Records from a data source

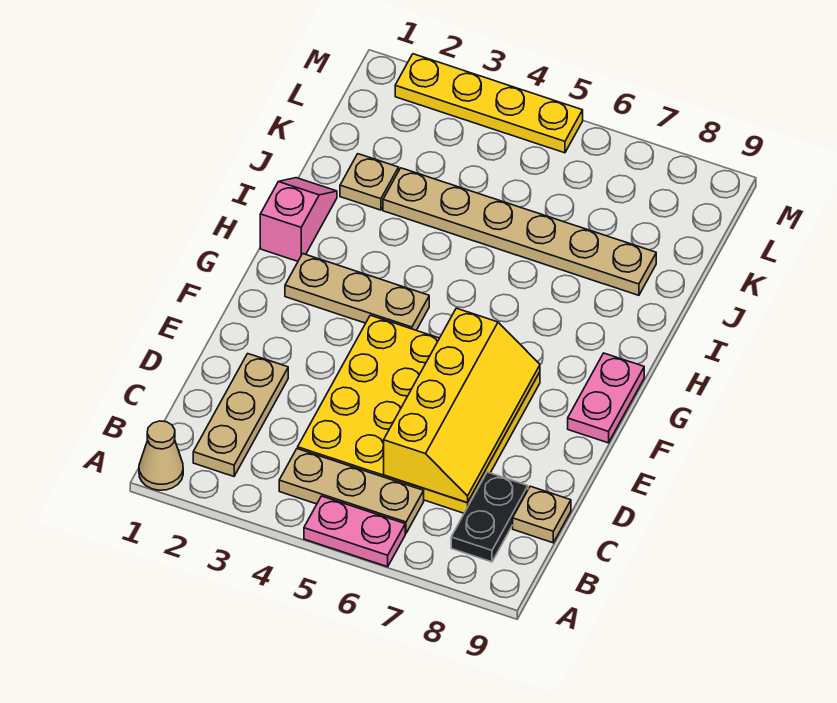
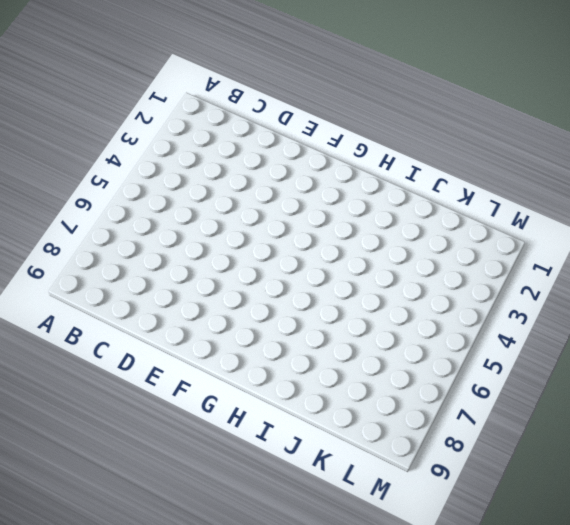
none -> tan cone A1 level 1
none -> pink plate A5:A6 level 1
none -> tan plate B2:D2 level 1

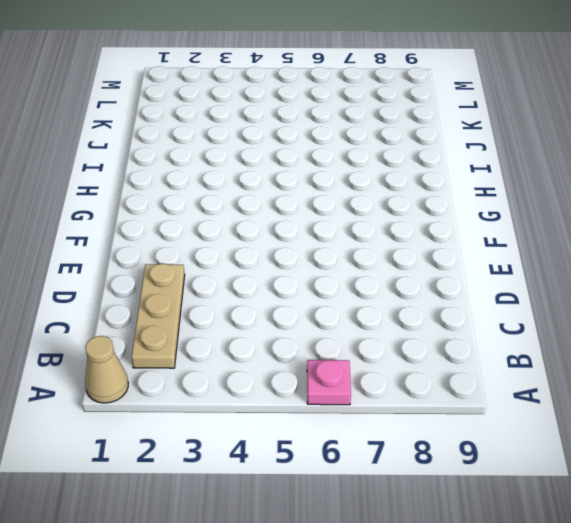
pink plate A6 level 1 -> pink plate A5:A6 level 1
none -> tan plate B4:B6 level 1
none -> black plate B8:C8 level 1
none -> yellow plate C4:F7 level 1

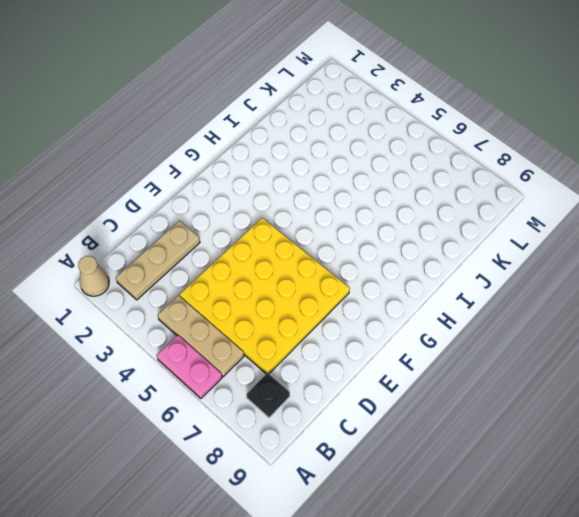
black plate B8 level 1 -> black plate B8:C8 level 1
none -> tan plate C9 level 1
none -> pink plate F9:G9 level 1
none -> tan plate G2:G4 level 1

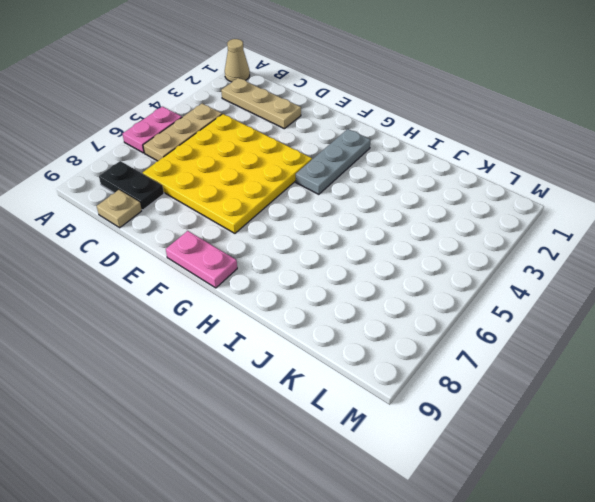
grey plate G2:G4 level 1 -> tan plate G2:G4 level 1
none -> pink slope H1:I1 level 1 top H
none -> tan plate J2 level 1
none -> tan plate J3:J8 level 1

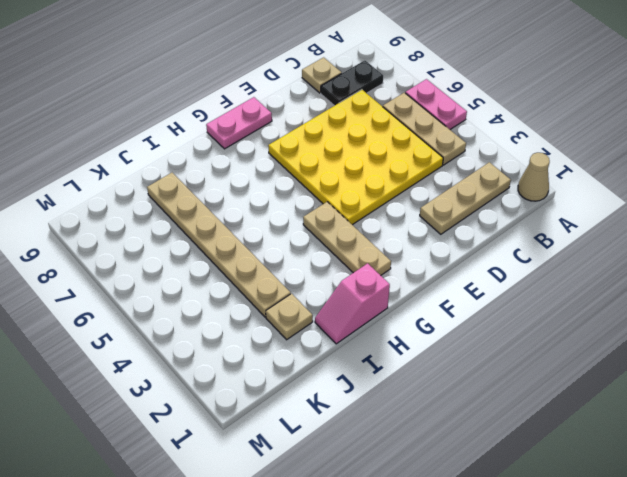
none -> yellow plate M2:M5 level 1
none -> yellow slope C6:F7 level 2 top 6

Task item:
Omit the pictures, then give all the lines above again exactly.

Output of the exercise:
none -> tan cone A1 level 1
none -> pink plate A5:A6 level 1
none -> tan plate B2:D2 level 1

pink plate A6 level 1 -> pink plate A5:A6 level 1
none -> tan plate B4:B6 level 1
none -> black plate B8:C8 level 1
none -> yellow plate C4:F7 level 1

black plate B8 level 1 -> black plate B8:C8 level 1
none -> tan plate C9 level 1
none -> pink plate F9:G9 level 1
none -> tan plate G2:G4 level 1

grey plate G2:G4 level 1 -> tan plate G2:G4 level 1
none -> pink slope H1:I1 level 1 top H
none -> tan plate J2 level 1
none -> tan plate J3:J8 level 1

none -> yellow plate M2:M5 level 1
none -> yellow slope C6:F7 level 2 top 6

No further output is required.